## What to do
Repeat the lines below exactly as written, please, from the line with "C2: none -> 100nF (+9V, GND)" to the line with "D3: LED (A LED2, K 0V) -> LED (A LED_A, K 0V)", both lines included, and no others.

## Material for this task
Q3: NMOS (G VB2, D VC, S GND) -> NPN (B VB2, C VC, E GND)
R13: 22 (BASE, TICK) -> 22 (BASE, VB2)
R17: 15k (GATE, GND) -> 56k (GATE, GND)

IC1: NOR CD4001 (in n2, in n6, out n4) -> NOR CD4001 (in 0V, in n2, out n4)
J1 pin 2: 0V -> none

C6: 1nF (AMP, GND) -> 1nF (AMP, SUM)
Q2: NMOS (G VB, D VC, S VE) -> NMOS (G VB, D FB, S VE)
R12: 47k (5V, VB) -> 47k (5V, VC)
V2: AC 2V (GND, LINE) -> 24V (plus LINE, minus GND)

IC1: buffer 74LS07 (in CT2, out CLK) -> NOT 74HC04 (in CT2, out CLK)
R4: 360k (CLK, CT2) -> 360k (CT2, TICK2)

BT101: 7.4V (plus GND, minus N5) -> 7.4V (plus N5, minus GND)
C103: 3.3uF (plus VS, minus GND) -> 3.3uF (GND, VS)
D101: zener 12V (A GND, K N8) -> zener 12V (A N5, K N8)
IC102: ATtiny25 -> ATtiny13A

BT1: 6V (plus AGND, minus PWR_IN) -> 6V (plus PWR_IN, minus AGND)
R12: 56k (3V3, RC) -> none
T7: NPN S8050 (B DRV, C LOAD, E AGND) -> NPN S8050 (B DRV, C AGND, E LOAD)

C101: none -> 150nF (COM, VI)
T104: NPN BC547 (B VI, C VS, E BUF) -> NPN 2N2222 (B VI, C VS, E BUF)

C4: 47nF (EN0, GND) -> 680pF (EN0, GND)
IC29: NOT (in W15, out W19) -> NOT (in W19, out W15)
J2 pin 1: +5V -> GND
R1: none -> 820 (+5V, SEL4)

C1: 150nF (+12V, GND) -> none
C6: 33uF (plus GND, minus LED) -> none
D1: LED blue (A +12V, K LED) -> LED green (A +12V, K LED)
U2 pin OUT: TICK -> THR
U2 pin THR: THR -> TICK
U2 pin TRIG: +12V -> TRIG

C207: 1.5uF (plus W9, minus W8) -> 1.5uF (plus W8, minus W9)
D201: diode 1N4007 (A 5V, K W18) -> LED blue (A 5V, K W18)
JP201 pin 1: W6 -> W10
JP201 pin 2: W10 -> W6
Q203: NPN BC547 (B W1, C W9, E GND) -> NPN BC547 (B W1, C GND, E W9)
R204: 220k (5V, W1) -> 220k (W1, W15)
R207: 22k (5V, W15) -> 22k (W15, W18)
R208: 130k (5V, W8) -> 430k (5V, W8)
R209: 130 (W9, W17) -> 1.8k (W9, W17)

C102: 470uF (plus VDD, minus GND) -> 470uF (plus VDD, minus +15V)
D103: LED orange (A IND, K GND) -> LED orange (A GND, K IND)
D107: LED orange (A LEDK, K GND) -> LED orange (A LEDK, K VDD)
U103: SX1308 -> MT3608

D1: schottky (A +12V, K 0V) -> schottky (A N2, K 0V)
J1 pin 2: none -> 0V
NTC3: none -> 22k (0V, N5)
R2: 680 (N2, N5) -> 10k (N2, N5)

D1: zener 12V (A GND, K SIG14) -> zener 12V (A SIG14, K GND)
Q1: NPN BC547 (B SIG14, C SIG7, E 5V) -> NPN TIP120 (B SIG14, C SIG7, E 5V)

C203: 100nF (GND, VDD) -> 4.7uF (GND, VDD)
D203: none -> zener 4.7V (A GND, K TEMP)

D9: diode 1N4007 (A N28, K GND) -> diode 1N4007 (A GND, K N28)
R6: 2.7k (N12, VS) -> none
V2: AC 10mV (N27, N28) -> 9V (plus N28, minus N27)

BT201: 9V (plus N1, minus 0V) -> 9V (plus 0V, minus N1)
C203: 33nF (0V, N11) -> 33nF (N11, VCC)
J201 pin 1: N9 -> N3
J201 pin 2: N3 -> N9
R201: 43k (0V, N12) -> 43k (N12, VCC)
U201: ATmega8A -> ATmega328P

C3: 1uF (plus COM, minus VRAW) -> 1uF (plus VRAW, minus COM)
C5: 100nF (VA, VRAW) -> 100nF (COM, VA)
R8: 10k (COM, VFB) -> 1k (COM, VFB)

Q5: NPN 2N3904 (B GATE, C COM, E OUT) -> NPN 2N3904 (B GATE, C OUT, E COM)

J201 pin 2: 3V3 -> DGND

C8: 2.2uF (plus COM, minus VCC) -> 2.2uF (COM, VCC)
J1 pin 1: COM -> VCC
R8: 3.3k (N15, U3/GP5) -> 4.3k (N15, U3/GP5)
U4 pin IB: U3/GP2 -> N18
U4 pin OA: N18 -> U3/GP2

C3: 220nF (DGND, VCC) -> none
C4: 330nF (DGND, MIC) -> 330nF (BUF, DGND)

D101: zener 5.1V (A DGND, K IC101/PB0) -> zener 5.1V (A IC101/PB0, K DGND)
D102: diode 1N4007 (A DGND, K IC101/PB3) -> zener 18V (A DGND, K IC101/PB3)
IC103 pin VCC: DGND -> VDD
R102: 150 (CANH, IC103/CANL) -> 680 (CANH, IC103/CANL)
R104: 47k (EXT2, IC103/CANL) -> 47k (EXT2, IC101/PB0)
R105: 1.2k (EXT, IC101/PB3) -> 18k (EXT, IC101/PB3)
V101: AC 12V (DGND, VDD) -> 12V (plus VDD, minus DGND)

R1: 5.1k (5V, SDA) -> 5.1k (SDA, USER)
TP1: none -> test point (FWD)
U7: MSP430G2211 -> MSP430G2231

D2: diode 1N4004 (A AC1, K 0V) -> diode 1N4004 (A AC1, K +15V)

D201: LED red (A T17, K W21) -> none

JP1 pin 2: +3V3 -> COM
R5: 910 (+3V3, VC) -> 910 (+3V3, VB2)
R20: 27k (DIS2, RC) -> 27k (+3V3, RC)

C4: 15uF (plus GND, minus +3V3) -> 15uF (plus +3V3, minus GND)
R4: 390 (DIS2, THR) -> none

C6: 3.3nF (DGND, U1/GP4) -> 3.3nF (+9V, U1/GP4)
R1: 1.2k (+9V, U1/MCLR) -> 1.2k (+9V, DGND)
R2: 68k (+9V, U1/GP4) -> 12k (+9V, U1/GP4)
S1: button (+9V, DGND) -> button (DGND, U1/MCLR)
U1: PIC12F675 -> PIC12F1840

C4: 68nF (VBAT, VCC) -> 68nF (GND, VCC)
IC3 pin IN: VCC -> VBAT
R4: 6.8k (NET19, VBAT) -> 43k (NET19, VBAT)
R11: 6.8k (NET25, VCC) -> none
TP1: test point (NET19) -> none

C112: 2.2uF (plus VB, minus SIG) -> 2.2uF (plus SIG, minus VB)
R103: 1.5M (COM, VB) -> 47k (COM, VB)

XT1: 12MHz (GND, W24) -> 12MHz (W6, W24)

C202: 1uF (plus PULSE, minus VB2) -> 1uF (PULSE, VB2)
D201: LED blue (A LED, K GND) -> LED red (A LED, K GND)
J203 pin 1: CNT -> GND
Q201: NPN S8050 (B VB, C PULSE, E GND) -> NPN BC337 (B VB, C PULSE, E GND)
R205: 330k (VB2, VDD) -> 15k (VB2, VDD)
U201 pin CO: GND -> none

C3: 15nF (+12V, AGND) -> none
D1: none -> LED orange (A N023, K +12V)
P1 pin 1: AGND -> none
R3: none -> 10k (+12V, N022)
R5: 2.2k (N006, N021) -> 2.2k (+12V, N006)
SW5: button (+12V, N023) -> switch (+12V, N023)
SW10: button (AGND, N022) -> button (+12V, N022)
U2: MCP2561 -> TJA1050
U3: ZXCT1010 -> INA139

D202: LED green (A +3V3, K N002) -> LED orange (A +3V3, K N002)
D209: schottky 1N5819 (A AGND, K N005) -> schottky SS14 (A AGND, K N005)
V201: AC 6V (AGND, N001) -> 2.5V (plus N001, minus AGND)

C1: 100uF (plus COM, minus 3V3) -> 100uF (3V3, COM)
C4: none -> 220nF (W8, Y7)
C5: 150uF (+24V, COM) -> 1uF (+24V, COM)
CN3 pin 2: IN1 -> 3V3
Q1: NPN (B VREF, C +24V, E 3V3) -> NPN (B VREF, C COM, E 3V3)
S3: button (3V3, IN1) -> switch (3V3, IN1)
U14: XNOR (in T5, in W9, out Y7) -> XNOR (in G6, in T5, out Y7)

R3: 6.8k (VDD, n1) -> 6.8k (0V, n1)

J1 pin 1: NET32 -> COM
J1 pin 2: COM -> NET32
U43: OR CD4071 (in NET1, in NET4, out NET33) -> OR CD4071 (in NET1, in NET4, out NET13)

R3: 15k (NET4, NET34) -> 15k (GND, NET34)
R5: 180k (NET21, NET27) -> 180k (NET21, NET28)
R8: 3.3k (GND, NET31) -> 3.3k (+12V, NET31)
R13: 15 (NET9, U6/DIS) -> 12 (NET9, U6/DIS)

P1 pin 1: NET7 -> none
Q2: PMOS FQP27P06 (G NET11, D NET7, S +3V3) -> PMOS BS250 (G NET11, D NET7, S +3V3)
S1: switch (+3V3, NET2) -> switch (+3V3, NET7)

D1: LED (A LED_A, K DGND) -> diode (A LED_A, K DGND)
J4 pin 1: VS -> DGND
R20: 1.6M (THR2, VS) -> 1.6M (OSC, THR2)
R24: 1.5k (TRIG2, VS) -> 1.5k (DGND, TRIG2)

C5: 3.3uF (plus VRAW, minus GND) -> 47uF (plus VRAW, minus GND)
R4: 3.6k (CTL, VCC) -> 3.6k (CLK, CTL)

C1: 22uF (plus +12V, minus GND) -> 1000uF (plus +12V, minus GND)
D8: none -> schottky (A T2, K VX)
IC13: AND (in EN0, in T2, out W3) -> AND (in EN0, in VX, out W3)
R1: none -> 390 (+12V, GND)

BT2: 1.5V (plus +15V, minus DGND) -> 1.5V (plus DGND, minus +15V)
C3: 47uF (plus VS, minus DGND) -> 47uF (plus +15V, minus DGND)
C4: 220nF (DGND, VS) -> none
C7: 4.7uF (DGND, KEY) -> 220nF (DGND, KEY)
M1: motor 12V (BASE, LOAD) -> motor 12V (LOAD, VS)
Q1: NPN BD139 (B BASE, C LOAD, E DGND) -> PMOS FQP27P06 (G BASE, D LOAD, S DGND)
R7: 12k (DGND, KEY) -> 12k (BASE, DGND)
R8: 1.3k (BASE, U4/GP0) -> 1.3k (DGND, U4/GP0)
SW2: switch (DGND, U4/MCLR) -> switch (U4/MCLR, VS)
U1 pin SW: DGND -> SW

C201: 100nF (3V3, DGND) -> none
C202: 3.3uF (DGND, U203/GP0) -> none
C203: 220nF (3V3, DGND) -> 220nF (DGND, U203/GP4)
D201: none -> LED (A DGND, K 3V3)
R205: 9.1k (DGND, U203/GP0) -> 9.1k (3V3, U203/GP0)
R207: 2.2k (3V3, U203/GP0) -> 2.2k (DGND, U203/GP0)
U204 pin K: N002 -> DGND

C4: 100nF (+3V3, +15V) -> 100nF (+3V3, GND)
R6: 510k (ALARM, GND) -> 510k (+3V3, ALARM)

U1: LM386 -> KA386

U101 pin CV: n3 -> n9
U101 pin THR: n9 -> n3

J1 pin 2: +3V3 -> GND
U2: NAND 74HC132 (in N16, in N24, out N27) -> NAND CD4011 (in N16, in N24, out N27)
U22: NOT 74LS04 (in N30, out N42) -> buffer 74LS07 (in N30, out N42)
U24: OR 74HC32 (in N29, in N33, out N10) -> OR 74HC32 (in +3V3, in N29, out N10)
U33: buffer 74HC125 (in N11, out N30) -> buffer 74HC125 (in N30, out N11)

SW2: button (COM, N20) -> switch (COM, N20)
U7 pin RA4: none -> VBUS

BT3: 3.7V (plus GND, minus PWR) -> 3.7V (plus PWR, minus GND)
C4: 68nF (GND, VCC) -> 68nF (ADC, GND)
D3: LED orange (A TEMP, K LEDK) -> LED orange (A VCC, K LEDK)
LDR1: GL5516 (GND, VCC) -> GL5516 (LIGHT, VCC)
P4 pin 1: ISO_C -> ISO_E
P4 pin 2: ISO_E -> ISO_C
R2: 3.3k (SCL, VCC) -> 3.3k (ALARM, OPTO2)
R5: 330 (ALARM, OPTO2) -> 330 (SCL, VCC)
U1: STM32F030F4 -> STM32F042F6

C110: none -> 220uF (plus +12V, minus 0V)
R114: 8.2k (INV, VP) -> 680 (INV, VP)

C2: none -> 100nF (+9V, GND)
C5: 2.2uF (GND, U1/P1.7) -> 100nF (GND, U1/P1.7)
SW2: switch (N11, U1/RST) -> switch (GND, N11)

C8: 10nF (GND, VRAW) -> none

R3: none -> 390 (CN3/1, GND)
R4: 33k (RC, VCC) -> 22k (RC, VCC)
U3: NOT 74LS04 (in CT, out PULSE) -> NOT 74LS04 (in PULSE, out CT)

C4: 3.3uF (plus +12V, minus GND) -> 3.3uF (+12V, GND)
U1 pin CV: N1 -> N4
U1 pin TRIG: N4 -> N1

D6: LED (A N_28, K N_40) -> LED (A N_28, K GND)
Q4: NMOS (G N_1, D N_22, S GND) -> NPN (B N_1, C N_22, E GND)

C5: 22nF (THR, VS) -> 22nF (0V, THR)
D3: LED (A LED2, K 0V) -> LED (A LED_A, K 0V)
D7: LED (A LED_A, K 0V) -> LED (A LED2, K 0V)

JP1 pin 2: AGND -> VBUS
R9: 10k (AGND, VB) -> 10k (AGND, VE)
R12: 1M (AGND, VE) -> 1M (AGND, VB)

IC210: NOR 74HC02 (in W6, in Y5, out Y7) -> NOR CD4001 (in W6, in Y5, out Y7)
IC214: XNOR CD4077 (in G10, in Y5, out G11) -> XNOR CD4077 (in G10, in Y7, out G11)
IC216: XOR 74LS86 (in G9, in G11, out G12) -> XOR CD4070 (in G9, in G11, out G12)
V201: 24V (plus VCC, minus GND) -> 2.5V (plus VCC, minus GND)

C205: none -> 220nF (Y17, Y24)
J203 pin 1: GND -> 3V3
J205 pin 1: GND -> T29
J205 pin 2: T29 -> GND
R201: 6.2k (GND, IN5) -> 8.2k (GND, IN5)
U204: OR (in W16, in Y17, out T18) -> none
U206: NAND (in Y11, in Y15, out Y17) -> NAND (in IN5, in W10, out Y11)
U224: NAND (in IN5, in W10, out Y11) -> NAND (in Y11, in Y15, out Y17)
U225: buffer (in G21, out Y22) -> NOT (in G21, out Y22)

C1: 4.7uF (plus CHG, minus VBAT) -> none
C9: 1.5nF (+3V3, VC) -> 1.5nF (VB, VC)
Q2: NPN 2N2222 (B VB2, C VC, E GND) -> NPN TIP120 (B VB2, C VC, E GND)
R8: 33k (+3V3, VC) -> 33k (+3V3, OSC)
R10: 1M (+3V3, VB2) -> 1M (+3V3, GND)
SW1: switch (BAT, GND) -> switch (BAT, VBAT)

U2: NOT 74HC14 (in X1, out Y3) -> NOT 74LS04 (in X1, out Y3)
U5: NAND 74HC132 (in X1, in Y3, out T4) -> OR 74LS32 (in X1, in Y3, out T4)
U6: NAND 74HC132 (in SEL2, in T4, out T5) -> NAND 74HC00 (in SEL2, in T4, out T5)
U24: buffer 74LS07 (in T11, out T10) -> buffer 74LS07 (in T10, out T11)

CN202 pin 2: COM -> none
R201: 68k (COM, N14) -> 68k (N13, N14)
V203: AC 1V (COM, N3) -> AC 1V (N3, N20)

## Solution to this exercise
C2: none -> 100nF (+9V, GND)
C5: 2.2uF (GND, U1/P1.7) -> 100nF (GND, U1/P1.7)
SW2: switch (N11, U1/RST) -> switch (GND, N11)

C8: 10nF (GND, VRAW) -> none

R3: none -> 390 (CN3/1, GND)
R4: 33k (RC, VCC) -> 22k (RC, VCC)
U3: NOT 74LS04 (in CT, out PULSE) -> NOT 74LS04 (in PULSE, out CT)

C4: 3.3uF (plus +12V, minus GND) -> 3.3uF (+12V, GND)
U1 pin CV: N1 -> N4
U1 pin TRIG: N4 -> N1

D6: LED (A N_28, K N_40) -> LED (A N_28, K GND)
Q4: NMOS (G N_1, D N_22, S GND) -> NPN (B N_1, C N_22, E GND)

C5: 22nF (THR, VS) -> 22nF (0V, THR)
D3: LED (A LED2, K 0V) -> LED (A LED_A, K 0V)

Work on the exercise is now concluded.